Coordinate-based change listings:
_ _ _ _

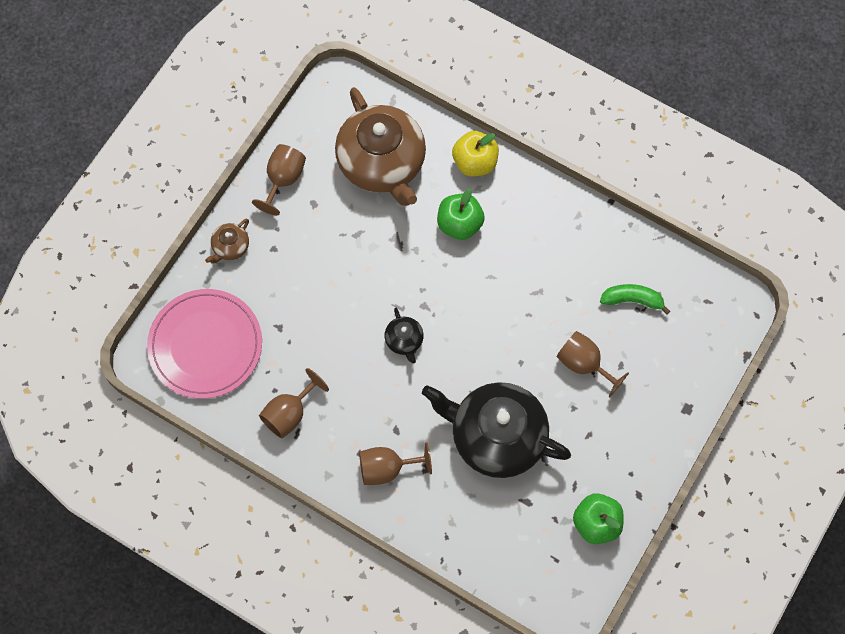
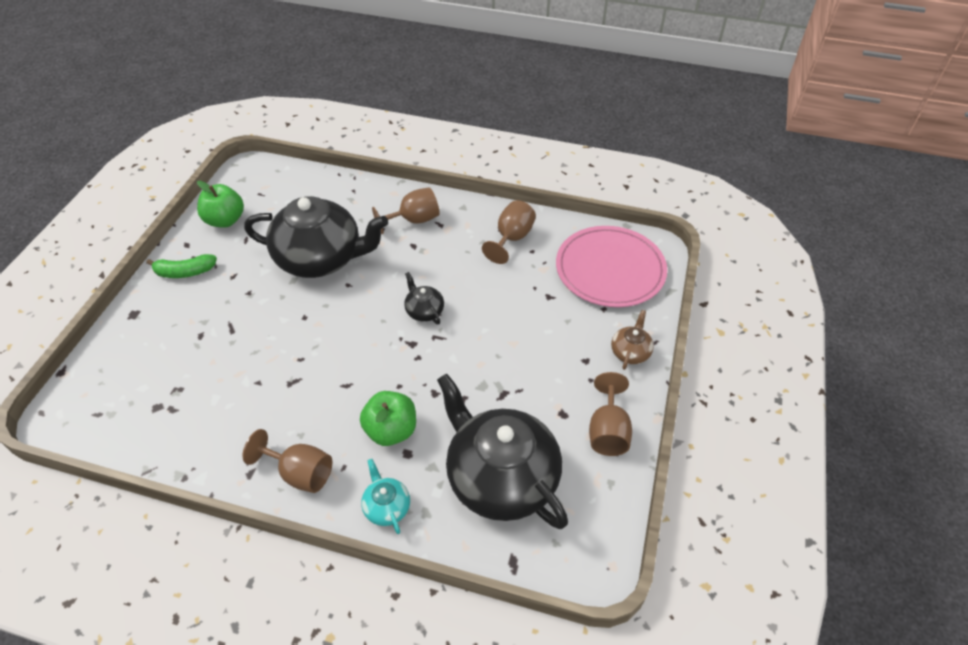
camera: 165 degrees right, 20 degrees down
(382, 163) = (501, 477): brown teapot -> black teapot
(475, 162) = (386, 507): yellow apple -> turquoise teapot
(584, 364) = (239, 328): brown goblet -> brown goblet (300, 473)
(632, 300) = (185, 397): green banana -> green banana (185, 272)

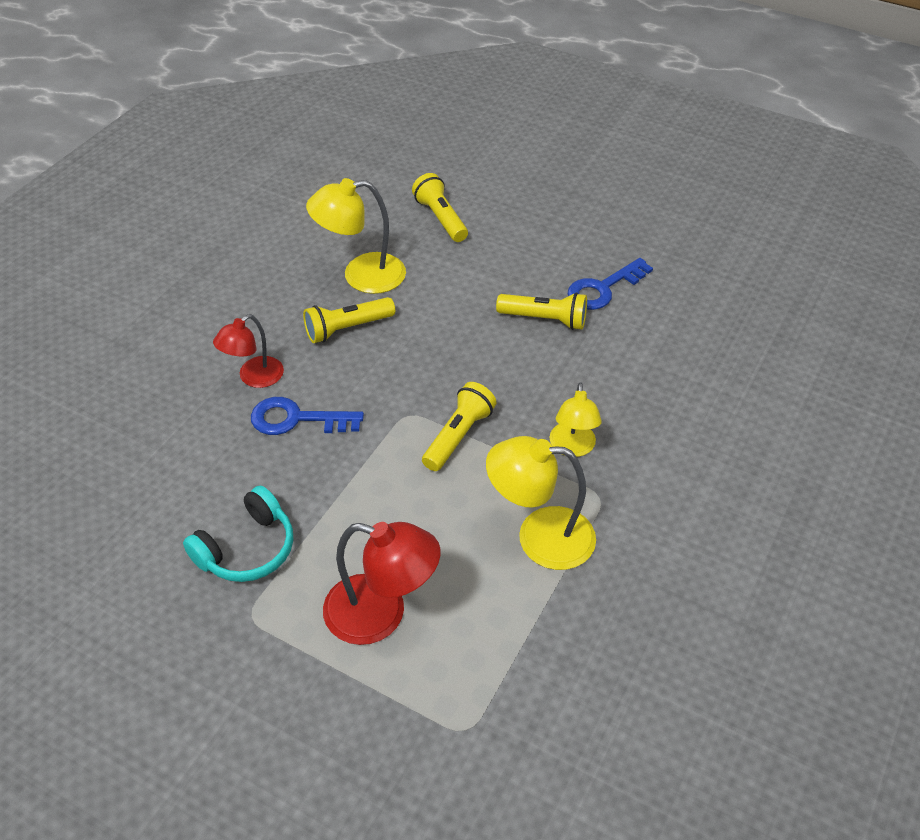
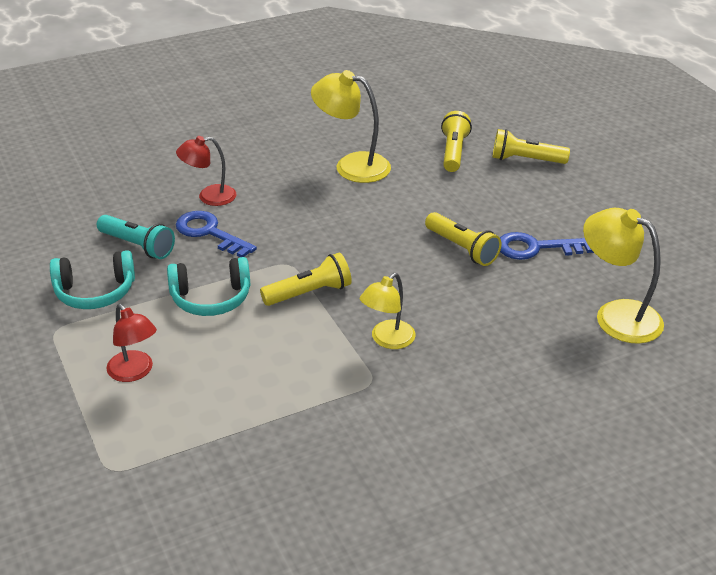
camera: 35 degrees right, 10 degrees down
(237, 472) = (137, 246): none -> turquoise flashlight
(347, 328) = (305, 194): yellow flashlight -> yellow flashlight (525, 160)
(372, 491) = (211, 298): none -> turquoise headphones
(381, 614) = (134, 372): red lamp -> red lamp, size x0.65
(539, 536) = (296, 383): yellow lamp -> yellow lamp (616, 315)

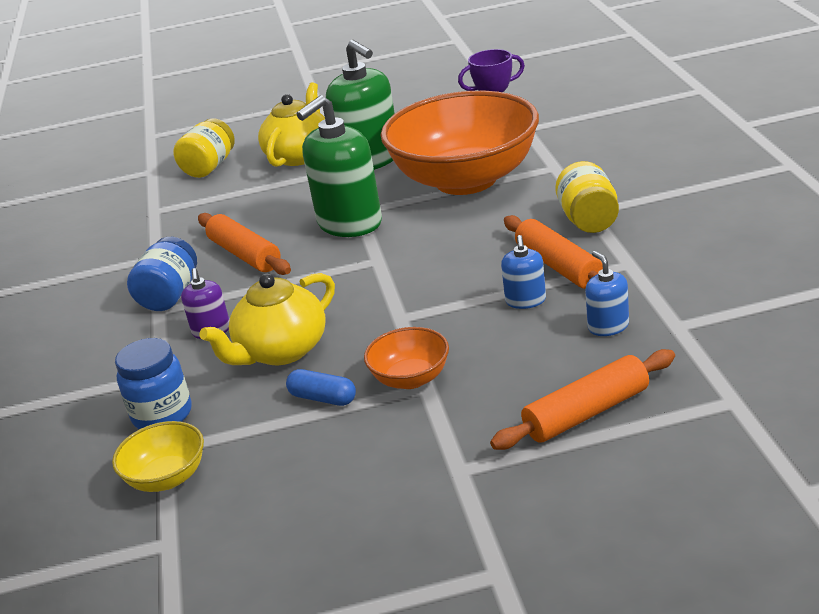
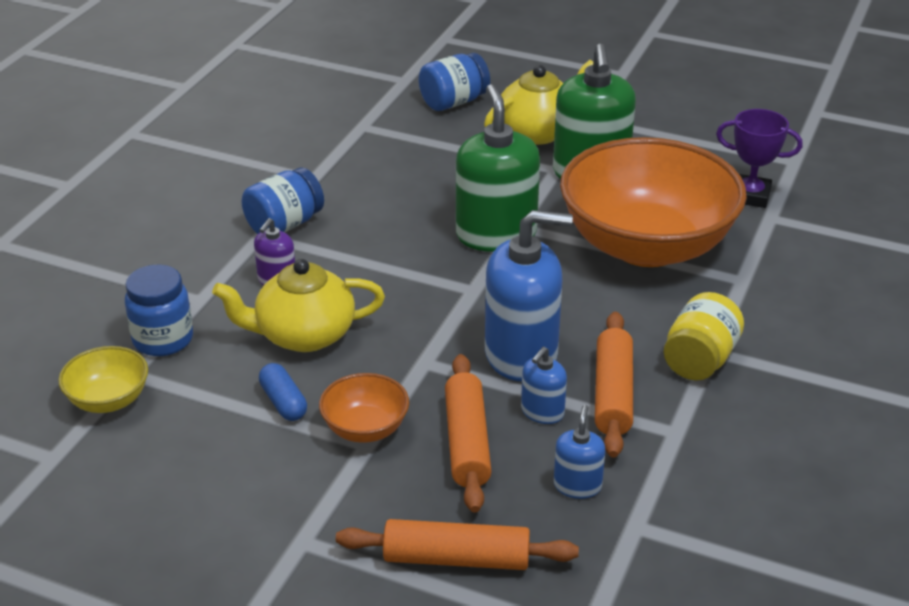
camera: 30 degrees right, 5 degrees up
(209, 167) = (453, 102): yellow jar -> blue jar
(245, 255) = (381, 217): orange rolling pin -> orange rolling pin (467, 442)
(349, 223) = (496, 234): green soap dispenser -> green soap dispenser turned 90 degrees clockwise
(465, 278) = (521, 354): none -> blue soap dispenser

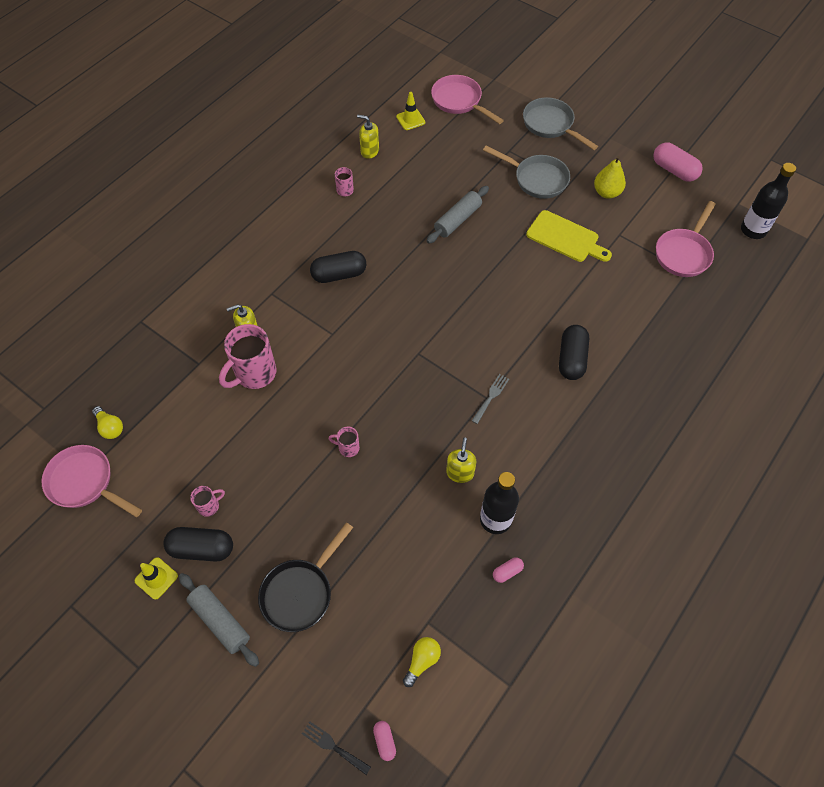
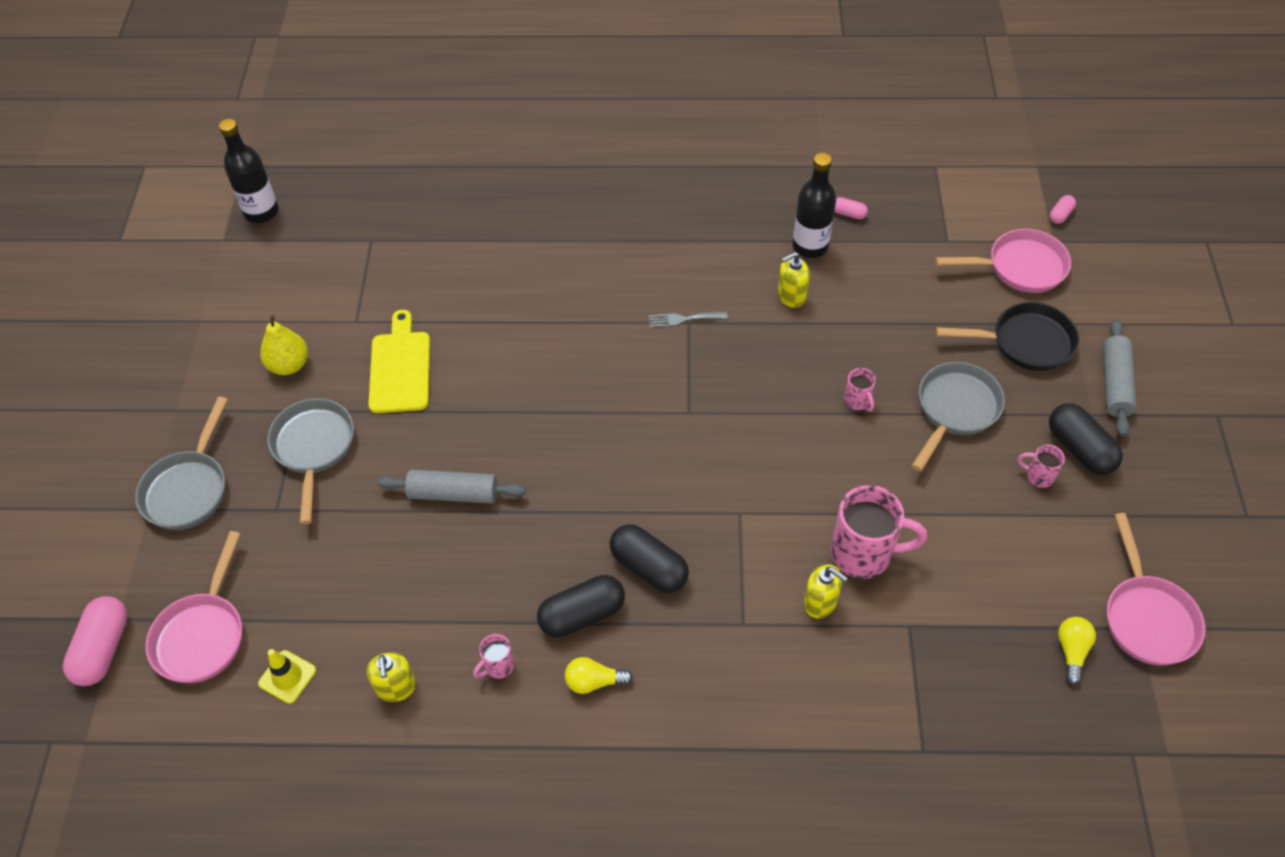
camera: 125 degrees left, 5 degrees down
(156, 578) = (1144, 464): yellow traffic cone -> none
(293, 499) = (955, 410): none -> grey pan
(333, 746) = (1101, 242): black fork -> none
(422, 661) = (980, 227): yellow light bulb -> yellow light bulb (594, 681)
(571, 359) = (576, 279): black capsule -> black capsule (582, 614)
(674, 170) = (201, 318): pink capsule -> pink capsule (103, 649)
(684, 253) = (344, 254): pink pan -> pink pan (1019, 267)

_ _ _ _

__Work instructions__
Report, from the entries above, each line where "green" is found.

__Exercise response__
(632, 300) = (185, 397): green banana -> green banana (185, 272)
(349, 223) = (496, 234): green soap dispenser -> green soap dispenser turned 90 degrees clockwise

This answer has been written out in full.